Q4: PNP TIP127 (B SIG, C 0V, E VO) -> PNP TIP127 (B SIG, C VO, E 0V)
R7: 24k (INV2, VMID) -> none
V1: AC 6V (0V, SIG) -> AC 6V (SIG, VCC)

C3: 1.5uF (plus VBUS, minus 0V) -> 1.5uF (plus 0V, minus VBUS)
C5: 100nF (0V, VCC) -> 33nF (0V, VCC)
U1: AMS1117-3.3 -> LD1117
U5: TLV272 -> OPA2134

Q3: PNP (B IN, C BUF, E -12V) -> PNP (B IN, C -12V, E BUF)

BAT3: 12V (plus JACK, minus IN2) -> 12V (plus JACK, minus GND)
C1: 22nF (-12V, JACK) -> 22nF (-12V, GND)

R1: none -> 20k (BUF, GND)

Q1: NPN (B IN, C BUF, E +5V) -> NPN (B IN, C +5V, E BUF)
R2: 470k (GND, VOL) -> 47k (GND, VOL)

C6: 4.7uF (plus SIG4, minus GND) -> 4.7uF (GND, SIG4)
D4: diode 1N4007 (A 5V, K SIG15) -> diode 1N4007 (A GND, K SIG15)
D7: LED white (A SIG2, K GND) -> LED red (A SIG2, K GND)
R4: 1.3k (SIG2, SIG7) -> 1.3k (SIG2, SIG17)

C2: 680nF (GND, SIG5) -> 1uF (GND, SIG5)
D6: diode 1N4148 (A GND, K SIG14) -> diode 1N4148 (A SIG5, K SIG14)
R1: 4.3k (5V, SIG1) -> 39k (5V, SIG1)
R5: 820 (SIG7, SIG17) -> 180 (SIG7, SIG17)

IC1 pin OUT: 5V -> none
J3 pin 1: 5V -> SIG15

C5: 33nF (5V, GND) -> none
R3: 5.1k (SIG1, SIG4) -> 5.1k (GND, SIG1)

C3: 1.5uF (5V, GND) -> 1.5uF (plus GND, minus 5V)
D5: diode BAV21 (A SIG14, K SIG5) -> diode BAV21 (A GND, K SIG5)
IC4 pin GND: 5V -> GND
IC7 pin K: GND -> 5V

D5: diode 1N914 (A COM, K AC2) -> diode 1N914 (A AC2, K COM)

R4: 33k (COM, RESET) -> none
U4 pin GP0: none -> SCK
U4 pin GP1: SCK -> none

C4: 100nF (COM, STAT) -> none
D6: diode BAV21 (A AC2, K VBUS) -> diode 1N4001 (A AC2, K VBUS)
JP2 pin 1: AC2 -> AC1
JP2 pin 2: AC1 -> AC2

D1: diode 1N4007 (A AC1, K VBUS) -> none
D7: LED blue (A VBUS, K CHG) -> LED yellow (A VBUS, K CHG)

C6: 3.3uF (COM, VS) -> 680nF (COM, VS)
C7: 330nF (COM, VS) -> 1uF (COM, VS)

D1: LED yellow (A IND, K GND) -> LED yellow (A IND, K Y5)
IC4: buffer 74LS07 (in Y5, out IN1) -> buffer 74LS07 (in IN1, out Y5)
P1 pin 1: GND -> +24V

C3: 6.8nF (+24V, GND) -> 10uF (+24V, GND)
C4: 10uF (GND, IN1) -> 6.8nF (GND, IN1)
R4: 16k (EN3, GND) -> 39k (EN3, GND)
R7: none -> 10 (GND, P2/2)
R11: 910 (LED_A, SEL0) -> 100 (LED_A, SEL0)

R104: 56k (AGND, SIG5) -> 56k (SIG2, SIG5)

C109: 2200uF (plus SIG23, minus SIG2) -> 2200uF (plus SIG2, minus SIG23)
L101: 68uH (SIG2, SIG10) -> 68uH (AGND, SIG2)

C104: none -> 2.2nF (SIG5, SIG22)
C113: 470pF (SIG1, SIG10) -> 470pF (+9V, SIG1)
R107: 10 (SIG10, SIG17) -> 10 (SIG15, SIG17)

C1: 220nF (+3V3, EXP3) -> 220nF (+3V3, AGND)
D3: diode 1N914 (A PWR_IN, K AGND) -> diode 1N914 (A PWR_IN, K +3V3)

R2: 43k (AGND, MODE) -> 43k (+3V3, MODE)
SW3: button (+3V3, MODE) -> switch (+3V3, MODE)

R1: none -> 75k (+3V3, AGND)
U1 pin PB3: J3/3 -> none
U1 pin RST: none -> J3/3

=======

**Problem to work on:** Everything in the listing is to be restated exactly.

**Exercise output:**
Q4: PNP TIP127 (B SIG, C 0V, E VO) -> PNP TIP127 (B SIG, C VO, E 0V)
R7: 24k (INV2, VMID) -> none
V1: AC 6V (0V, SIG) -> AC 6V (SIG, VCC)

C3: 1.5uF (plus VBUS, minus 0V) -> 1.5uF (plus 0V, minus VBUS)
C5: 100nF (0V, VCC) -> 33nF (0V, VCC)
U1: AMS1117-3.3 -> LD1117
U5: TLV272 -> OPA2134

Q3: PNP (B IN, C BUF, E -12V) -> PNP (B IN, C -12V, E BUF)

BAT3: 12V (plus JACK, minus IN2) -> 12V (plus JACK, minus GND)
C1: 22nF (-12V, JACK) -> 22nF (-12V, GND)

R1: none -> 20k (BUF, GND)

Q1: NPN (B IN, C BUF, E +5V) -> NPN (B IN, C +5V, E BUF)
R2: 470k (GND, VOL) -> 47k (GND, VOL)

C6: 4.7uF (plus SIG4, minus GND) -> 4.7uF (GND, SIG4)
D4: diode 1N4007 (A 5V, K SIG15) -> diode 1N4007 (A GND, K SIG15)
D7: LED white (A SIG2, K GND) -> LED red (A SIG2, K GND)
R4: 1.3k (SIG2, SIG7) -> 1.3k (SIG2, SIG17)

C2: 680nF (GND, SIG5) -> 1uF (GND, SIG5)
D6: diode 1N4148 (A GND, K SIG14) -> diode 1N4148 (A SIG5, K SIG14)
R1: 4.3k (5V, SIG1) -> 39k (5V, SIG1)
R5: 820 (SIG7, SIG17) -> 180 (SIG7, SIG17)

IC1 pin OUT: 5V -> none
J3 pin 1: 5V -> SIG15

C5: 33nF (5V, GND) -> none
R3: 5.1k (SIG1, SIG4) -> 5.1k (GND, SIG1)

C3: 1.5uF (5V, GND) -> 1.5uF (plus GND, minus 5V)
D5: diode BAV21 (A SIG14, K SIG5) -> diode BAV21 (A GND, K SIG5)
IC4 pin GND: 5V -> GND
IC7 pin K: GND -> 5V

D5: diode 1N914 (A COM, K AC2) -> diode 1N914 (A AC2, K COM)

R4: 33k (COM, RESET) -> none
U4 pin GP0: none -> SCK
U4 pin GP1: SCK -> none

C4: 100nF (COM, STAT) -> none
D6: diode BAV21 (A AC2, K VBUS) -> diode 1N4001 (A AC2, K VBUS)
JP2 pin 1: AC2 -> AC1
JP2 pin 2: AC1 -> AC2

D1: diode 1N4007 (A AC1, K VBUS) -> none
D7: LED blue (A VBUS, K CHG) -> LED yellow (A VBUS, K CHG)

C6: 3.3uF (COM, VS) -> 680nF (COM, VS)
C7: 330nF (COM, VS) -> 1uF (COM, VS)

D1: LED yellow (A IND, K GND) -> LED yellow (A IND, K Y5)
IC4: buffer 74LS07 (in Y5, out IN1) -> buffer 74LS07 (in IN1, out Y5)
P1 pin 1: GND -> +24V

C3: 6.8nF (+24V, GND) -> 10uF (+24V, GND)
C4: 10uF (GND, IN1) -> 6.8nF (GND, IN1)
R4: 16k (EN3, GND) -> 39k (EN3, GND)
R7: none -> 10 (GND, P2/2)
R11: 910 (LED_A, SEL0) -> 100 (LED_A, SEL0)

R104: 56k (AGND, SIG5) -> 56k (SIG2, SIG5)

C109: 2200uF (plus SIG23, minus SIG2) -> 2200uF (plus SIG2, minus SIG23)
L101: 68uH (SIG2, SIG10) -> 68uH (AGND, SIG2)

C104: none -> 2.2nF (SIG5, SIG22)
C113: 470pF (SIG1, SIG10) -> 470pF (+9V, SIG1)
R107: 10 (SIG10, SIG17) -> 10 (SIG15, SIG17)

C1: 220nF (+3V3, EXP3) -> 220nF (+3V3, AGND)
D3: diode 1N914 (A PWR_IN, K AGND) -> diode 1N914 (A PWR_IN, K +3V3)

R2: 43k (AGND, MODE) -> 43k (+3V3, MODE)
SW3: button (+3V3, MODE) -> switch (+3V3, MODE)

R1: none -> 75k (+3V3, AGND)
U1 pin PB3: J3/3 -> none
U1 pin RST: none -> J3/3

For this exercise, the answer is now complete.